(Content revision data)
----------------
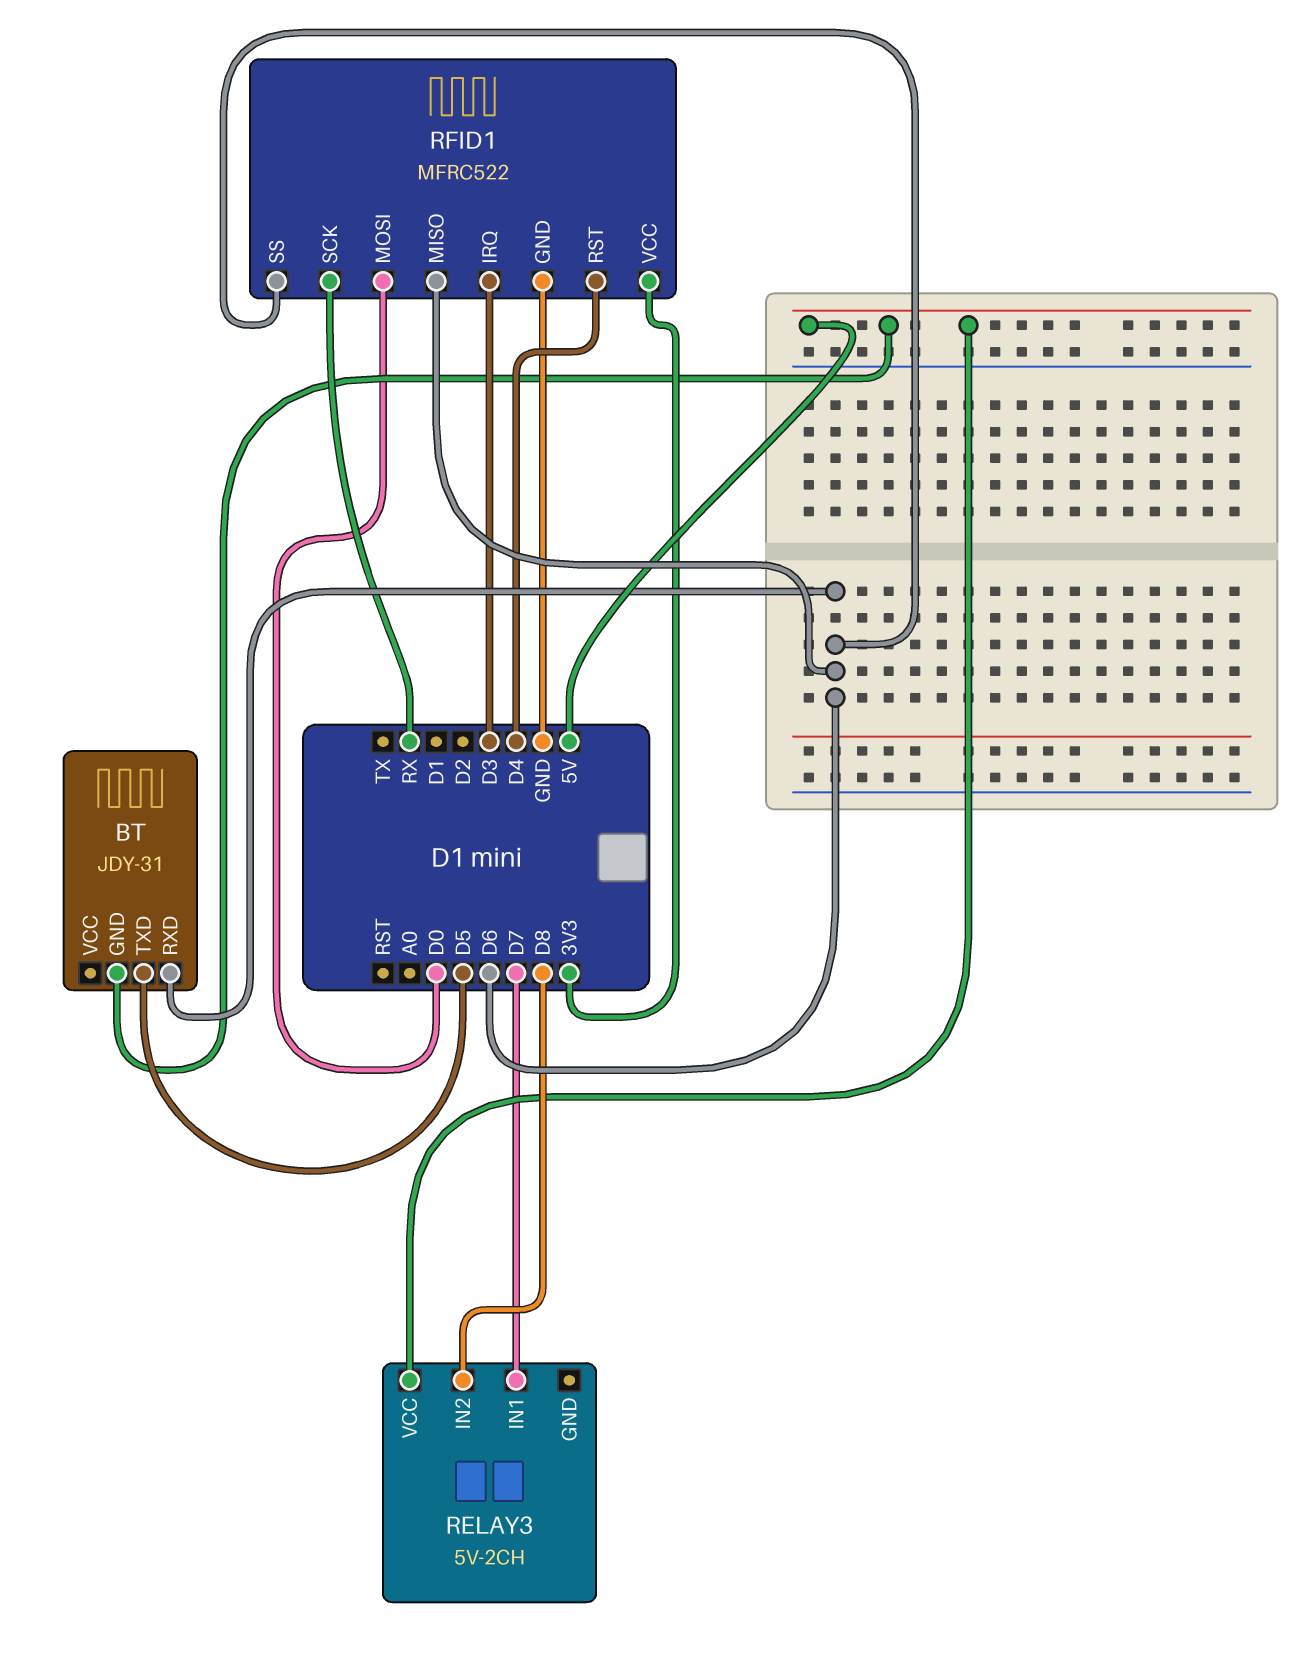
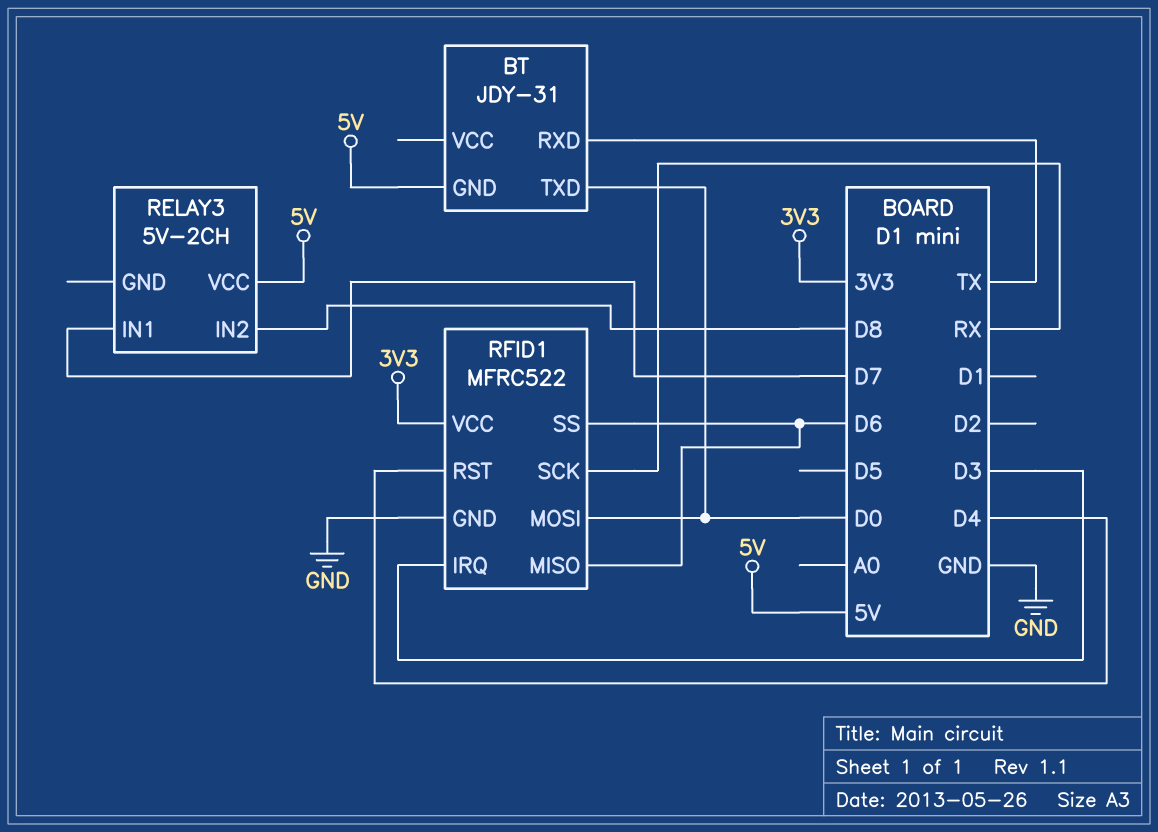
BT pin RXD: D6 -> TX
BT pin TXD: D5 -> D0

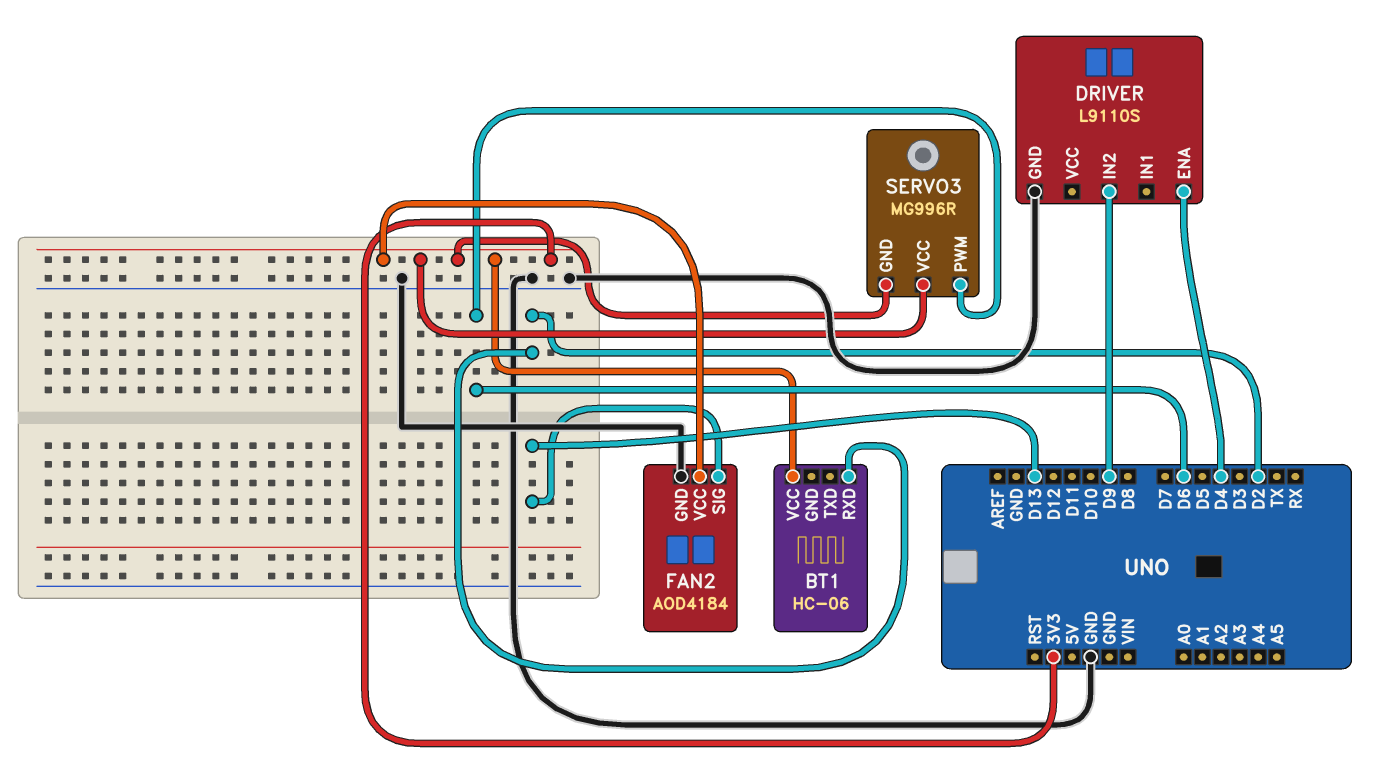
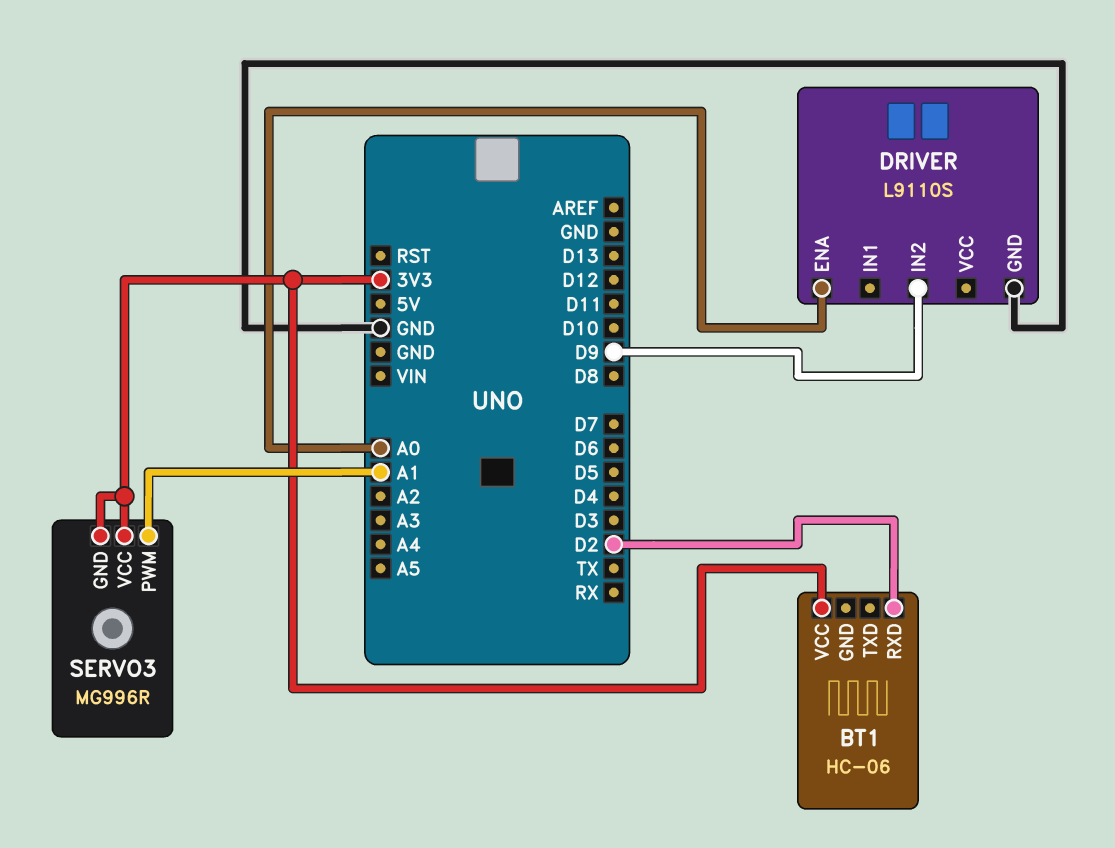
DRIVER pin ENA: D4 -> A0
FAN2: AOD4184 -> none
FAN2 pin GND: GND -> none
FAN2 pin SIG: D13 -> none
FAN2 pin VCC: 3V3 -> none
SERVO3 pin PWM: D6 -> A1

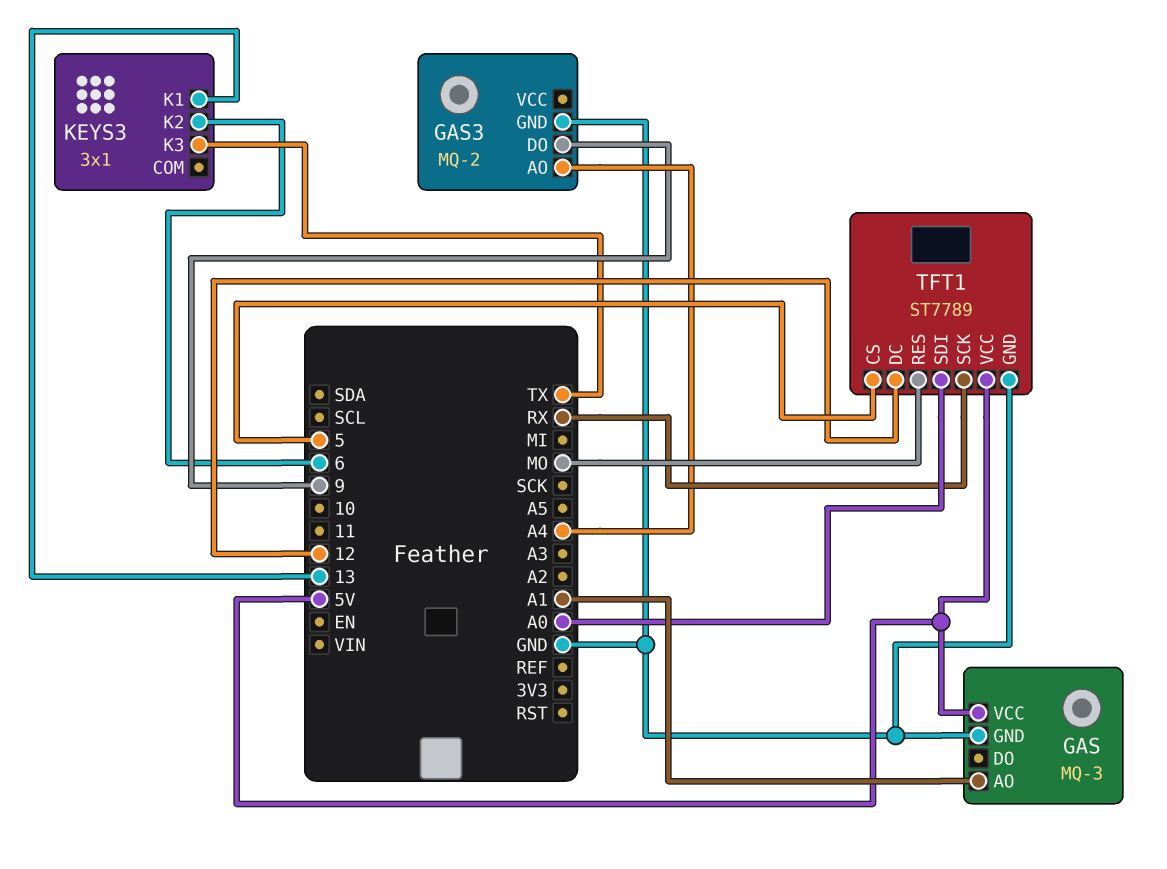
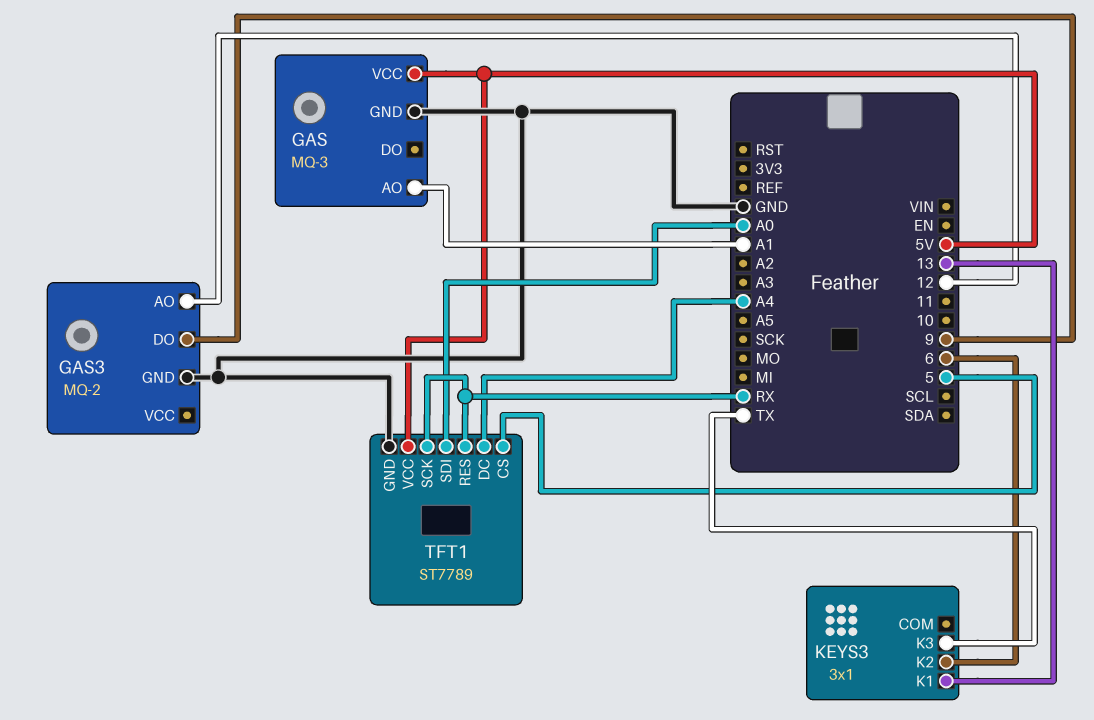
GAS3 pin AO: A4 -> 12
TFT1 pin DC: 12 -> A4
TFT1 pin RES: MO -> RX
----------------
Instructions for the task — Emit an exact copy of the lines from the line bearing "SERVO3 pin PWM: D6 -> A1" through the last line above, inclusive, and leave the images out.

Your solution —
SERVO3 pin PWM: D6 -> A1

GAS3 pin AO: A4 -> 12
TFT1 pin DC: 12 -> A4
TFT1 pin RES: MO -> RX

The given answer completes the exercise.